WORK TO BE COMPLETED
Set every entry down again exactly, excluding any pictures.
□ □ □ □ □ □ □
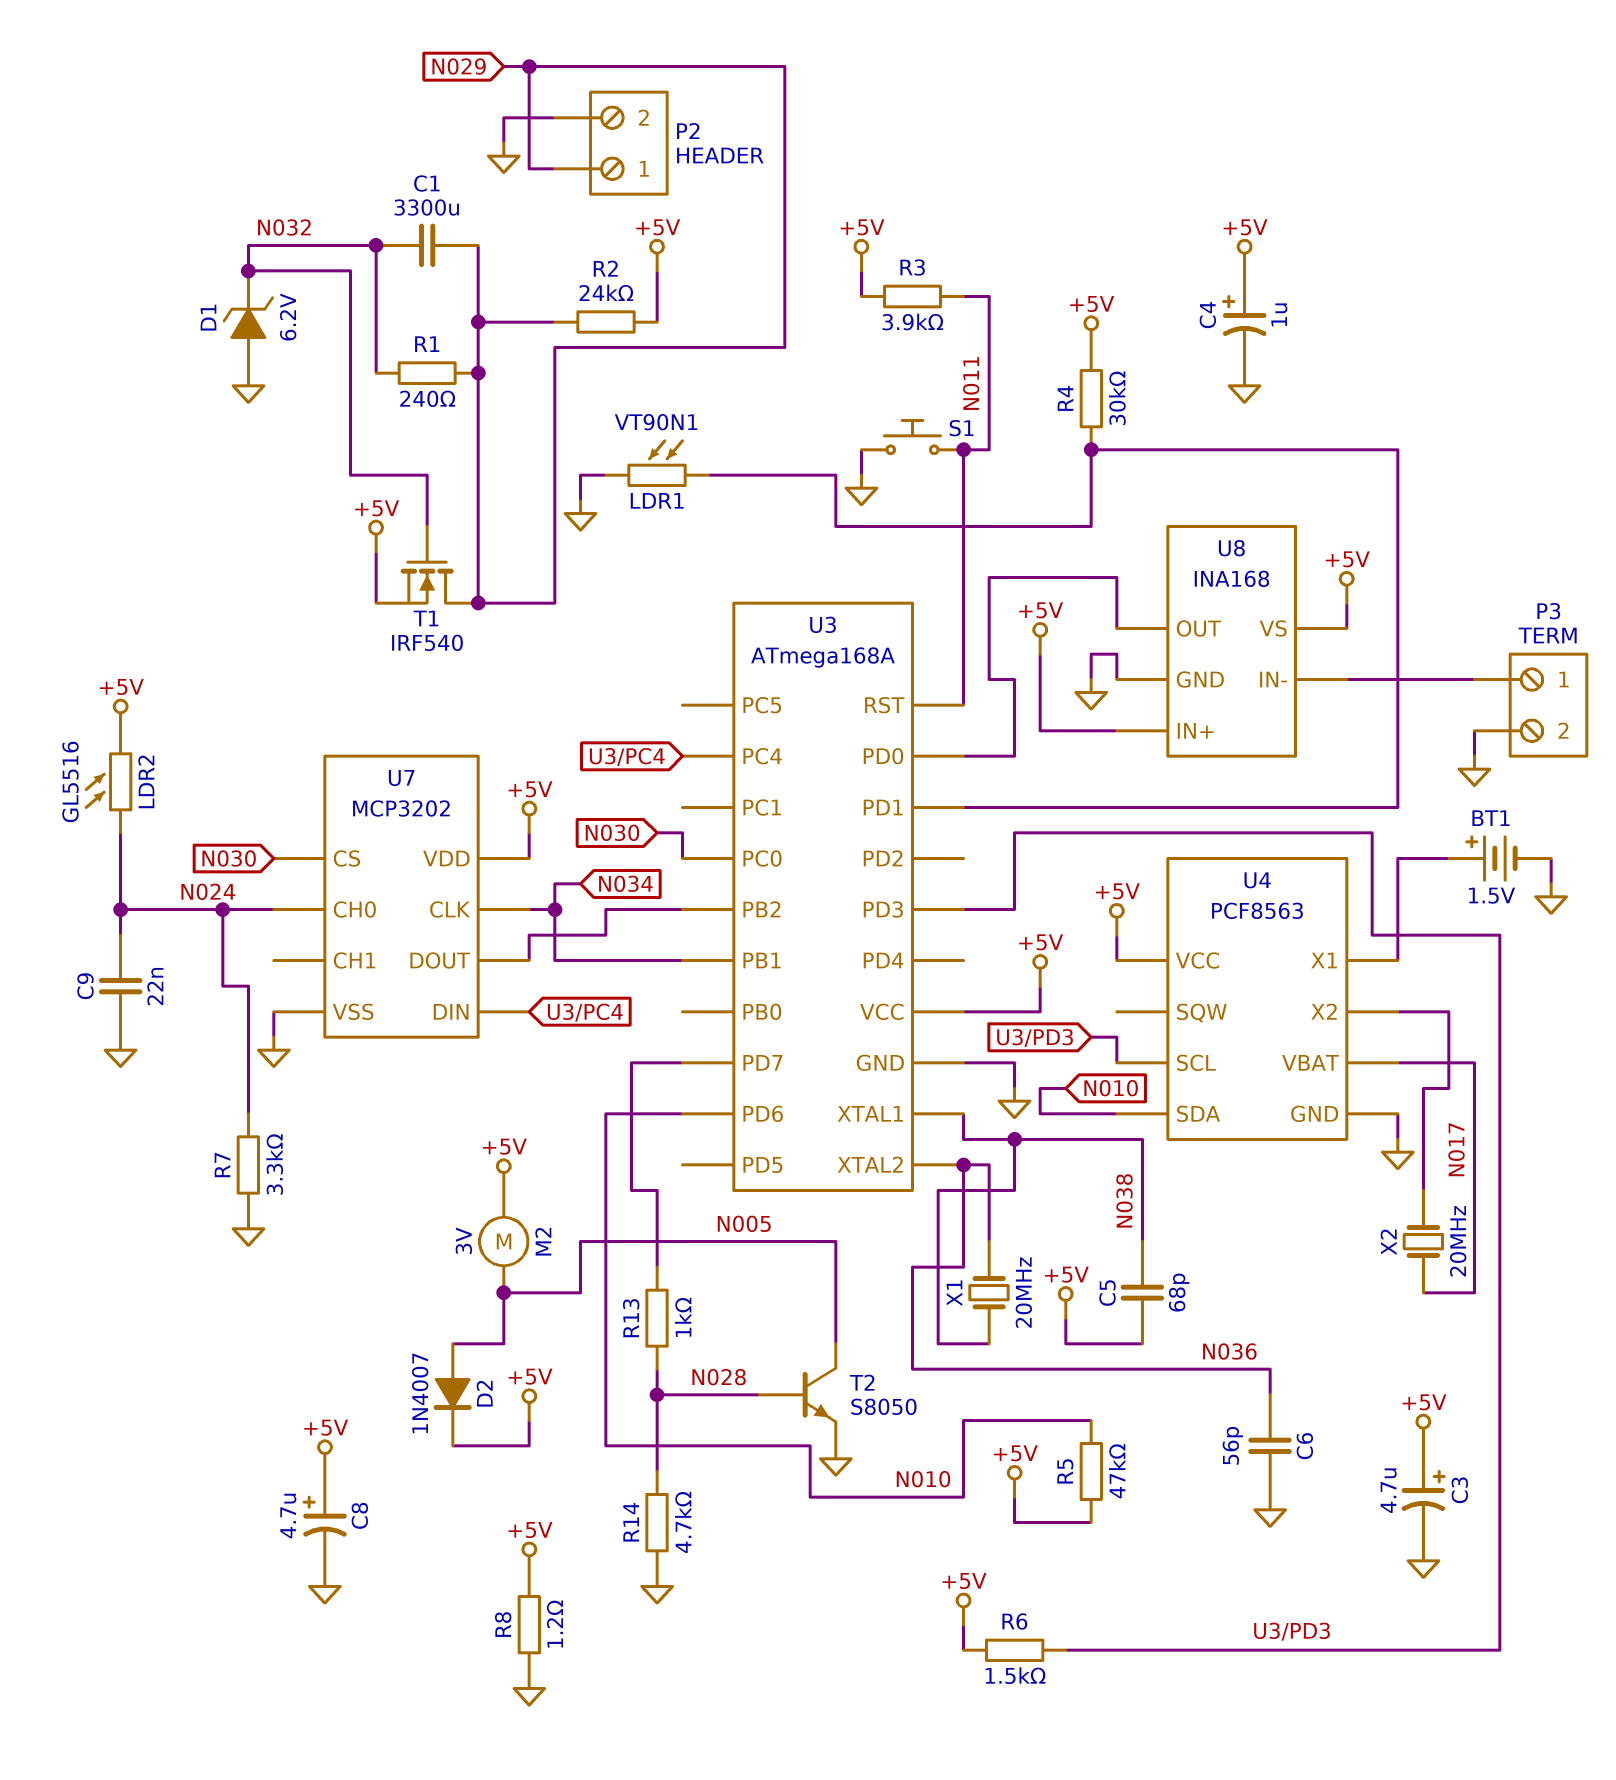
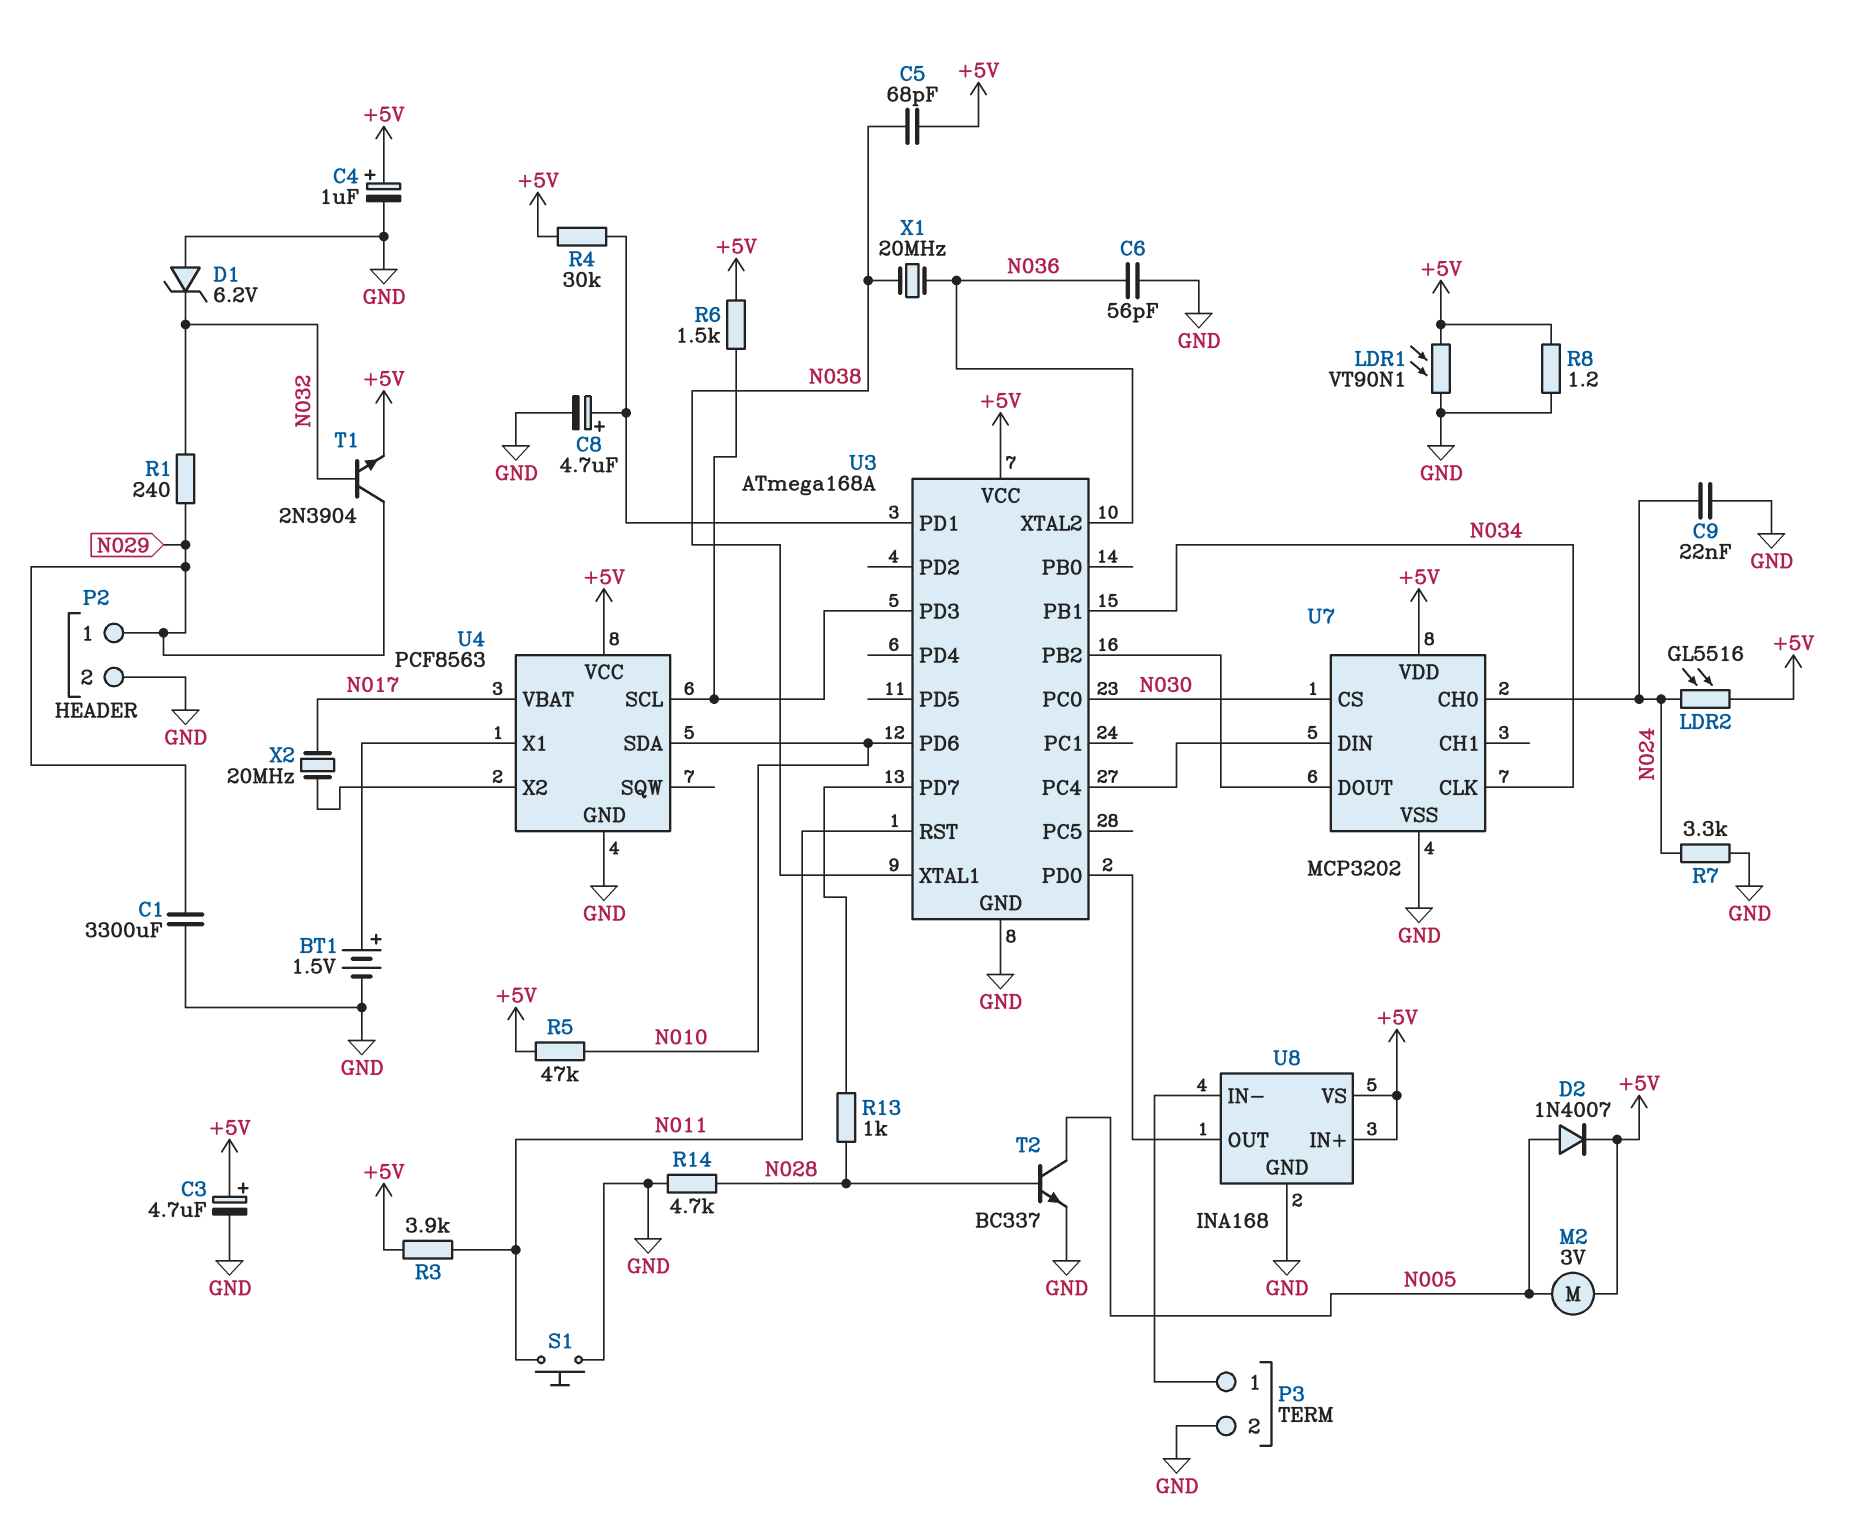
C1: 3300uF (N029, N032) -> 3300uF (GND, N029)
C8: 4.7uF (plus +5V, minus GND) -> 4.7uF (plus U3/PD1, minus GND)
LDR1: VT90N1 (GND, U3/PD1) -> VT90N1 (+5V, GND)
R2: 24k (+5V, N029) -> none
T1: NMOS IRF540 (G N032, D N029, S +5V) -> NPN 2N3904 (B N032, C N029, E +5V)
T2: NPN S8050 (B N028, C N005, E GND) -> NPN BC337 (B N028, C N005, E GND)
□ □ □ □ □ □ □
ANSWER SPACE
C1: 3300uF (N029, N032) -> 3300uF (GND, N029)
C8: 4.7uF (plus +5V, minus GND) -> 4.7uF (plus U3/PD1, minus GND)
LDR1: VT90N1 (GND, U3/PD1) -> VT90N1 (+5V, GND)
R2: 24k (+5V, N029) -> none
T1: NMOS IRF540 (G N032, D N029, S +5V) -> NPN 2N3904 (B N032, C N029, E +5V)
T2: NPN S8050 (B N028, C N005, E GND) -> NPN BC337 (B N028, C N005, E GND)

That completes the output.